Report every line below that holds the word "white".

*** Provided records ***

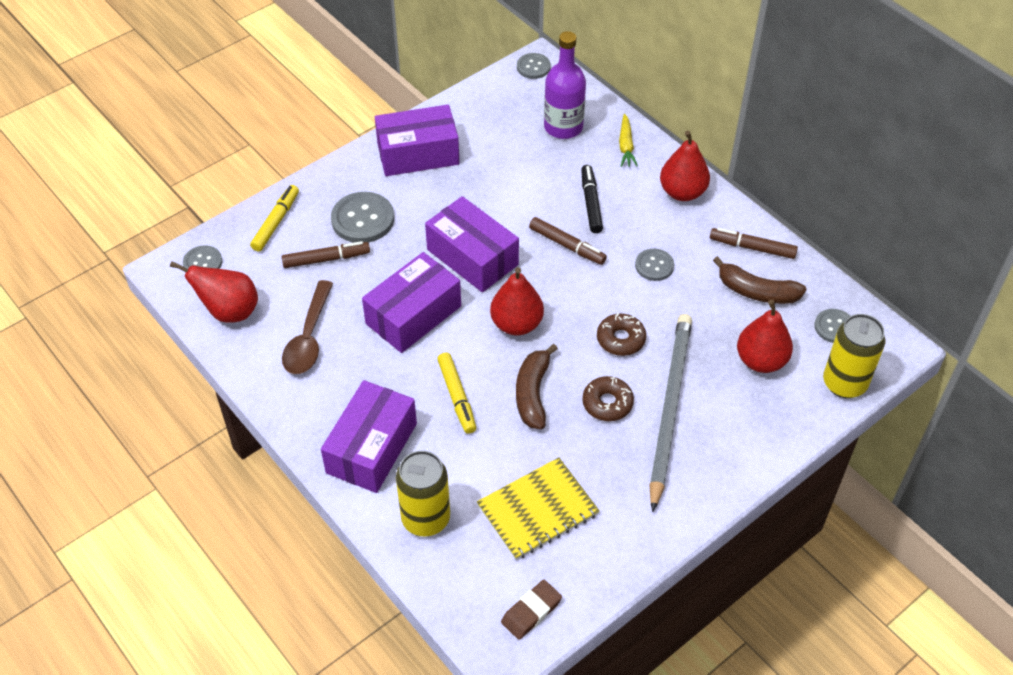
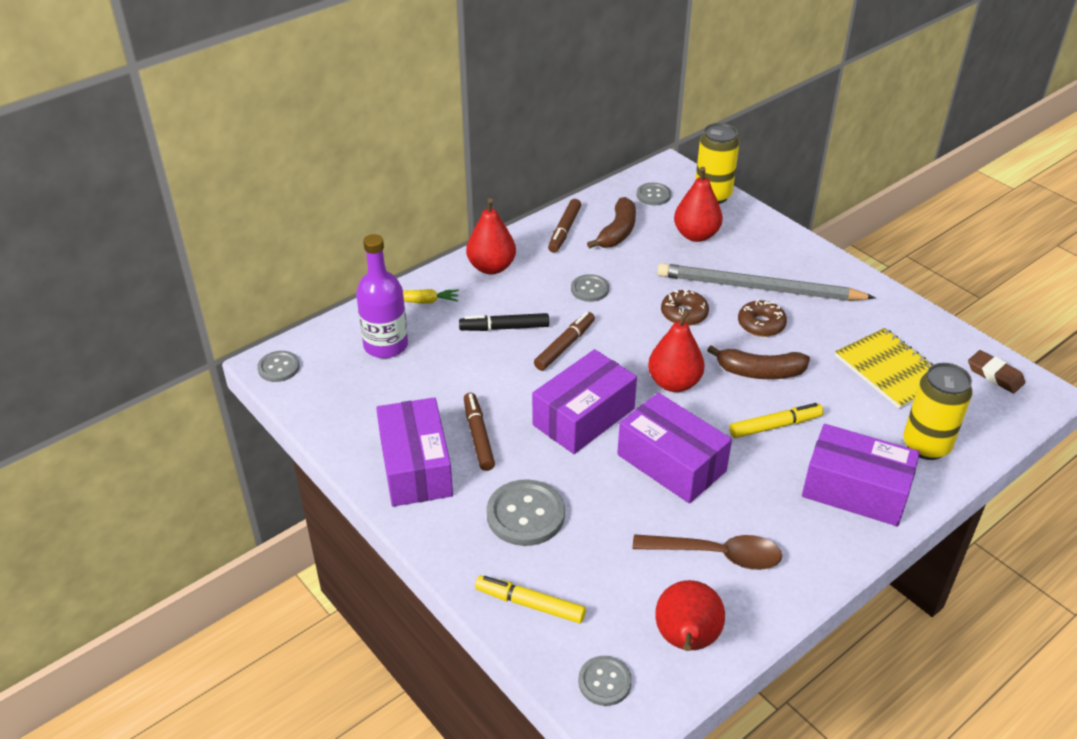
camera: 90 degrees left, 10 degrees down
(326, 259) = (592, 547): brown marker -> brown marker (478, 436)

*** End of Provided records ***
*** Provided records ***

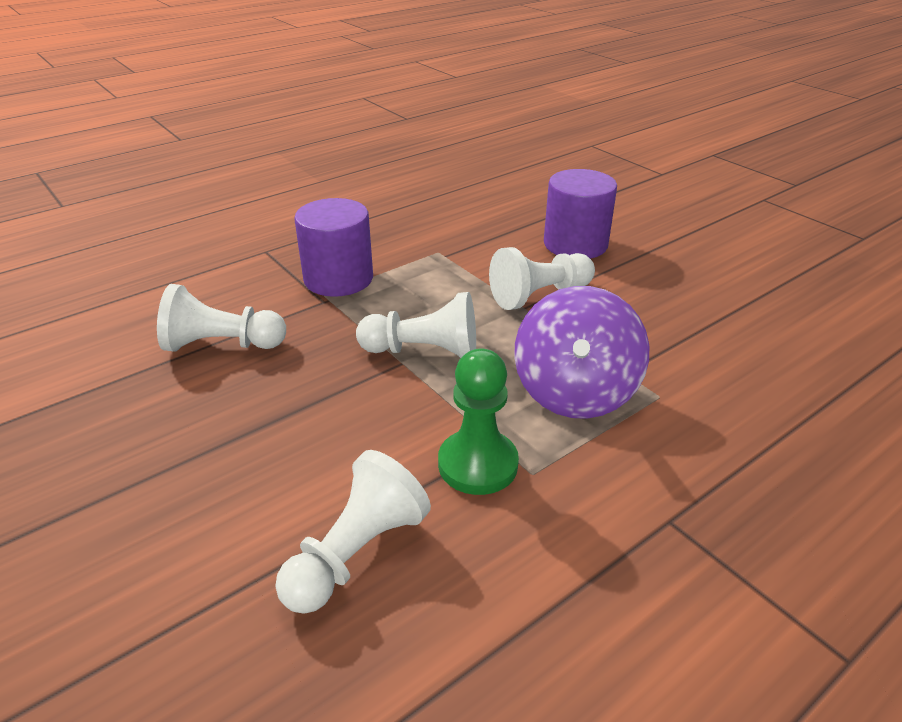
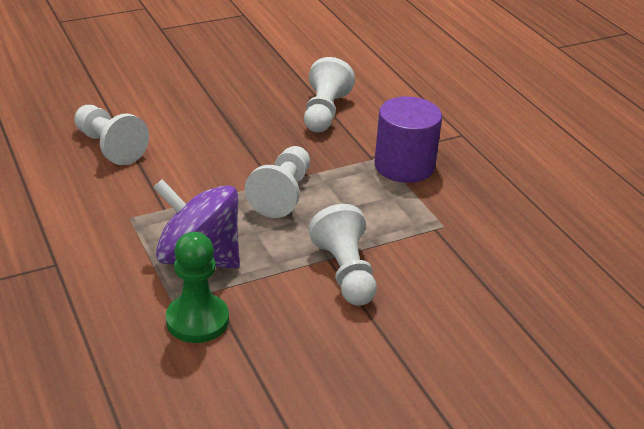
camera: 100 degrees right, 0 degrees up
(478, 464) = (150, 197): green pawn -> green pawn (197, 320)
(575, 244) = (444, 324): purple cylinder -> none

*** End of Provided records ***
*** Provided records ***

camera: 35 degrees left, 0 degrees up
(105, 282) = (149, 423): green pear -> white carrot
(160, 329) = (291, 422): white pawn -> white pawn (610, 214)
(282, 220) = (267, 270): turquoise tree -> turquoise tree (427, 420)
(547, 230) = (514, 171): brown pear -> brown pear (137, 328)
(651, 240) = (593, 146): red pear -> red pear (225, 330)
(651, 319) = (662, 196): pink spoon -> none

*** End of Provided records ***

** Response area **
(105, 282) = (149, 423): green pear -> white carrot
(160, 329) = (291, 422): white pawn -> white pawn (610, 214)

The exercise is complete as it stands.